─── RECORD EXTRACTS ───
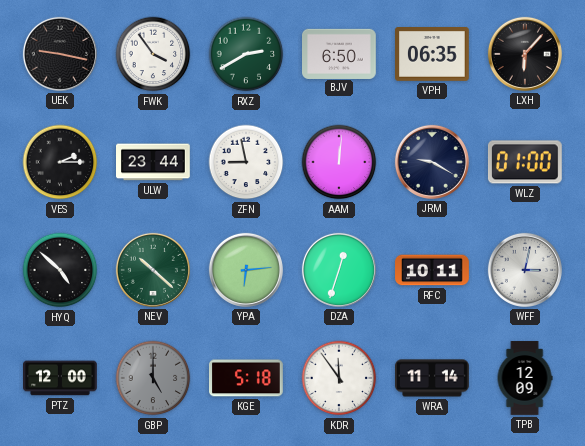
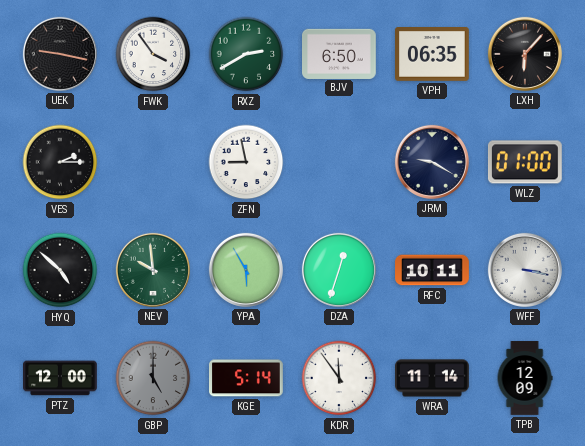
ULW: 23:44 -> none
AAM: 12:01 -> none
NEV: 10:22 -> 9:59
YPA: 6:14 -> 5:55
WFF: 3:02 -> 3:17
KGE: 5:18 -> 5:14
───
* [AIM]:
Print every line of the data above without changing anything, leaving out the pictures.

* [RESPONSE TO THE EXERCISE]:
ULW: 23:44 -> none
AAM: 12:01 -> none
NEV: 10:22 -> 9:59
YPA: 6:14 -> 5:55
WFF: 3:02 -> 3:17
KGE: 5:18 -> 5:14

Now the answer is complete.